== Extracted records

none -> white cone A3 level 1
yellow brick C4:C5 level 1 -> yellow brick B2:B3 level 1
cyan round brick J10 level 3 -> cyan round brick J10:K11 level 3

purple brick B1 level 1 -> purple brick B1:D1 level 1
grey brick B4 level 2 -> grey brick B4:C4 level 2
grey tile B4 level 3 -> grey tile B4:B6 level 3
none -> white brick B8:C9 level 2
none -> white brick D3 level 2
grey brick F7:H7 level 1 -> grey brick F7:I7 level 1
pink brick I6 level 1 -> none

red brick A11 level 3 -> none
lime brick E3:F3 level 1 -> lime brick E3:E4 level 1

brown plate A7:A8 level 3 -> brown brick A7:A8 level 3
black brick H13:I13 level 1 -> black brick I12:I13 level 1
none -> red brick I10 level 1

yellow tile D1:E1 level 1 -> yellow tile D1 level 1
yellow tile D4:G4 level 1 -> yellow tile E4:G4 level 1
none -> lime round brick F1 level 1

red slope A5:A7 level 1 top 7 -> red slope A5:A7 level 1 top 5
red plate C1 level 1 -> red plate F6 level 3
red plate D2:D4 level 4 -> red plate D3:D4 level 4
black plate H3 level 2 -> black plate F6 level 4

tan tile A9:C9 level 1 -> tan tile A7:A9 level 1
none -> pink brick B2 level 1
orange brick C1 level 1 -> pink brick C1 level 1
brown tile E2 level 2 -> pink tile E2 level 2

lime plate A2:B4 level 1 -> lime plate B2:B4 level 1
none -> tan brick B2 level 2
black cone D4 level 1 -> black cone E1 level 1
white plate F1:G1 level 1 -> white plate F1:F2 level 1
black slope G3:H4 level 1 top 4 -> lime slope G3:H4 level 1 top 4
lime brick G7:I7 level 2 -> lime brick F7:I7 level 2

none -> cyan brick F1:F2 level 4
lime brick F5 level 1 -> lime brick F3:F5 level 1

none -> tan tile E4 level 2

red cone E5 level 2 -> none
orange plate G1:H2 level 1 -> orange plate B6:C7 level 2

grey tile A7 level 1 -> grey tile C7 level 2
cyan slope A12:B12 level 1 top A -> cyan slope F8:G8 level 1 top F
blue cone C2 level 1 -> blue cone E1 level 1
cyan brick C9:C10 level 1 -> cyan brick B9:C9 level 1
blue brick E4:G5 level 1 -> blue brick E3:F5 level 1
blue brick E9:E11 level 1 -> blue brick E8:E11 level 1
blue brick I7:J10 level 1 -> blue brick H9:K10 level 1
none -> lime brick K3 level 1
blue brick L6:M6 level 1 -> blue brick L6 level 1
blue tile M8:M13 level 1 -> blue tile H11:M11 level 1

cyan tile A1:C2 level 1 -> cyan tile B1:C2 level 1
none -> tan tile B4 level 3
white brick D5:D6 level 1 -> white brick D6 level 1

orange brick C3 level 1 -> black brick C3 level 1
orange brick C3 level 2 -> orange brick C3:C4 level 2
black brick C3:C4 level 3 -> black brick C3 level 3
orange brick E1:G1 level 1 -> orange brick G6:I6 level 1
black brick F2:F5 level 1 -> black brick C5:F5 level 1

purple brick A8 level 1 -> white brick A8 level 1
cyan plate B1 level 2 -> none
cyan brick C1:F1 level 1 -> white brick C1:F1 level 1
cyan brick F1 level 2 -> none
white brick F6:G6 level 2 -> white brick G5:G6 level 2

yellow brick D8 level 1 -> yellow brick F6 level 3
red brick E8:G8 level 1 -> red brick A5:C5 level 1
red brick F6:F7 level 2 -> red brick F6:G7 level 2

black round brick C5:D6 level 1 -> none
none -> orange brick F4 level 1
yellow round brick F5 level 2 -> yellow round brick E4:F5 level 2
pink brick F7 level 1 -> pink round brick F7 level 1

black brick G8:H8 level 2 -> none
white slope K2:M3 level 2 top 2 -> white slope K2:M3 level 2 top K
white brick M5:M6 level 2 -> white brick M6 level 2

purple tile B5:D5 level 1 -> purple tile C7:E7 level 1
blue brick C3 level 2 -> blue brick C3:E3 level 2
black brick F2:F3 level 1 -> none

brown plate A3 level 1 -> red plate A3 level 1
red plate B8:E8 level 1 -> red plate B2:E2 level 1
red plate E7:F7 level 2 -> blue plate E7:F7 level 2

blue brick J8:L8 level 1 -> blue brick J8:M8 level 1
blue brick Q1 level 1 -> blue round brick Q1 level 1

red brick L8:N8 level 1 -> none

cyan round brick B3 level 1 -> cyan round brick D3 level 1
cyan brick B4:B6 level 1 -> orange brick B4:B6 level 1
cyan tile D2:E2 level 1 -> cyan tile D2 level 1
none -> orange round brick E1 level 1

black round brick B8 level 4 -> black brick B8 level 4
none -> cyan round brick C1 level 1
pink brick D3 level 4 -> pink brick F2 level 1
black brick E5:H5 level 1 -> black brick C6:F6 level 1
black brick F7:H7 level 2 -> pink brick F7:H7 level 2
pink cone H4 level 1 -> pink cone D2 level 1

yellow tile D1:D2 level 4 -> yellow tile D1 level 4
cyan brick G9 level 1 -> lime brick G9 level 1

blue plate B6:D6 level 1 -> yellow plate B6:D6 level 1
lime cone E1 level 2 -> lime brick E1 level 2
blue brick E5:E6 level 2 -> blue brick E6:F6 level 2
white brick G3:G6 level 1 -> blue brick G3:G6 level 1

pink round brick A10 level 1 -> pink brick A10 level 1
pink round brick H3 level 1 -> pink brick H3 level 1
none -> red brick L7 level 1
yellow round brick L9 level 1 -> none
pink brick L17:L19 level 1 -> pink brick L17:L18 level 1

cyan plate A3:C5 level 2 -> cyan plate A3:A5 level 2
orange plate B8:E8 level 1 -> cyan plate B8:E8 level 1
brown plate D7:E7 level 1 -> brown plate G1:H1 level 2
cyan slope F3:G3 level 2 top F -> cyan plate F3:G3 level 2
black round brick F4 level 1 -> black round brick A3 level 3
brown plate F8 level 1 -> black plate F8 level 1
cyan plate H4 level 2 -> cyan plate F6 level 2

====

*What the task requires:*
Make sure that every entry above is copied out exactly as it stands.

*Answer section:*
none -> white cone A3 level 1
yellow brick C4:C5 level 1 -> yellow brick B2:B3 level 1
cyan round brick J10 level 3 -> cyan round brick J10:K11 level 3

purple brick B1 level 1 -> purple brick B1:D1 level 1
grey brick B4 level 2 -> grey brick B4:C4 level 2
grey tile B4 level 3 -> grey tile B4:B6 level 3
none -> white brick B8:C9 level 2
none -> white brick D3 level 2
grey brick F7:H7 level 1 -> grey brick F7:I7 level 1
pink brick I6 level 1 -> none

red brick A11 level 3 -> none
lime brick E3:F3 level 1 -> lime brick E3:E4 level 1

brown plate A7:A8 level 3 -> brown brick A7:A8 level 3
black brick H13:I13 level 1 -> black brick I12:I13 level 1
none -> red brick I10 level 1

yellow tile D1:E1 level 1 -> yellow tile D1 level 1
yellow tile D4:G4 level 1 -> yellow tile E4:G4 level 1
none -> lime round brick F1 level 1

red slope A5:A7 level 1 top 7 -> red slope A5:A7 level 1 top 5
red plate C1 level 1 -> red plate F6 level 3
red plate D2:D4 level 4 -> red plate D3:D4 level 4
black plate H3 level 2 -> black plate F6 level 4

tan tile A9:C9 level 1 -> tan tile A7:A9 level 1
none -> pink brick B2 level 1
orange brick C1 level 1 -> pink brick C1 level 1
brown tile E2 level 2 -> pink tile E2 level 2

lime plate A2:B4 level 1 -> lime plate B2:B4 level 1
none -> tan brick B2 level 2
black cone D4 level 1 -> black cone E1 level 1
white plate F1:G1 level 1 -> white plate F1:F2 level 1
black slope G3:H4 level 1 top 4 -> lime slope G3:H4 level 1 top 4
lime brick G7:I7 level 2 -> lime brick F7:I7 level 2

none -> cyan brick F1:F2 level 4
lime brick F5 level 1 -> lime brick F3:F5 level 1

none -> tan tile E4 level 2

red cone E5 level 2 -> none
orange plate G1:H2 level 1 -> orange plate B6:C7 level 2

grey tile A7 level 1 -> grey tile C7 level 2
cyan slope A12:B12 level 1 top A -> cyan slope F8:G8 level 1 top F
blue cone C2 level 1 -> blue cone E1 level 1
cyan brick C9:C10 level 1 -> cyan brick B9:C9 level 1
blue brick E4:G5 level 1 -> blue brick E3:F5 level 1
blue brick E9:E11 level 1 -> blue brick E8:E11 level 1
blue brick I7:J10 level 1 -> blue brick H9:K10 level 1
none -> lime brick K3 level 1
blue brick L6:M6 level 1 -> blue brick L6 level 1
blue tile M8:M13 level 1 -> blue tile H11:M11 level 1

cyan tile A1:C2 level 1 -> cyan tile B1:C2 level 1
none -> tan tile B4 level 3
white brick D5:D6 level 1 -> white brick D6 level 1

orange brick C3 level 1 -> black brick C3 level 1
orange brick C3 level 2 -> orange brick C3:C4 level 2
black brick C3:C4 level 3 -> black brick C3 level 3
orange brick E1:G1 level 1 -> orange brick G6:I6 level 1
black brick F2:F5 level 1 -> black brick C5:F5 level 1

purple brick A8 level 1 -> white brick A8 level 1
cyan plate B1 level 2 -> none
cyan brick C1:F1 level 1 -> white brick C1:F1 level 1
cyan brick F1 level 2 -> none
white brick F6:G6 level 2 -> white brick G5:G6 level 2

yellow brick D8 level 1 -> yellow brick F6 level 3
red brick E8:G8 level 1 -> red brick A5:C5 level 1
red brick F6:F7 level 2 -> red brick F6:G7 level 2

black round brick C5:D6 level 1 -> none
none -> orange brick F4 level 1
yellow round brick F5 level 2 -> yellow round brick E4:F5 level 2
pink brick F7 level 1 -> pink round brick F7 level 1

black brick G8:H8 level 2 -> none
white slope K2:M3 level 2 top 2 -> white slope K2:M3 level 2 top K
white brick M5:M6 level 2 -> white brick M6 level 2

purple tile B5:D5 level 1 -> purple tile C7:E7 level 1
blue brick C3 level 2 -> blue brick C3:E3 level 2
black brick F2:F3 level 1 -> none

brown plate A3 level 1 -> red plate A3 level 1
red plate B8:E8 level 1 -> red plate B2:E2 level 1
red plate E7:F7 level 2 -> blue plate E7:F7 level 2

blue brick J8:L8 level 1 -> blue brick J8:M8 level 1
blue brick Q1 level 1 -> blue round brick Q1 level 1

red brick L8:N8 level 1 -> none

cyan round brick B3 level 1 -> cyan round brick D3 level 1
cyan brick B4:B6 level 1 -> orange brick B4:B6 level 1
cyan tile D2:E2 level 1 -> cyan tile D2 level 1
none -> orange round brick E1 level 1

black round brick B8 level 4 -> black brick B8 level 4
none -> cyan round brick C1 level 1
pink brick D3 level 4 -> pink brick F2 level 1
black brick E5:H5 level 1 -> black brick C6:F6 level 1
black brick F7:H7 level 2 -> pink brick F7:H7 level 2
pink cone H4 level 1 -> pink cone D2 level 1

yellow tile D1:D2 level 4 -> yellow tile D1 level 4
cyan brick G9 level 1 -> lime brick G9 level 1

blue plate B6:D6 level 1 -> yellow plate B6:D6 level 1
lime cone E1 level 2 -> lime brick E1 level 2
blue brick E5:E6 level 2 -> blue brick E6:F6 level 2
white brick G3:G6 level 1 -> blue brick G3:G6 level 1

pink round brick A10 level 1 -> pink brick A10 level 1
pink round brick H3 level 1 -> pink brick H3 level 1
none -> red brick L7 level 1
yellow round brick L9 level 1 -> none
pink brick L17:L19 level 1 -> pink brick L17:L18 level 1

cyan plate A3:C5 level 2 -> cyan plate A3:A5 level 2
orange plate B8:E8 level 1 -> cyan plate B8:E8 level 1
brown plate D7:E7 level 1 -> brown plate G1:H1 level 2
cyan slope F3:G3 level 2 top F -> cyan plate F3:G3 level 2
black round brick F4 level 1 -> black round brick A3 level 3
brown plate F8 level 1 -> black plate F8 level 1
cyan plate H4 level 2 -> cyan plate F6 level 2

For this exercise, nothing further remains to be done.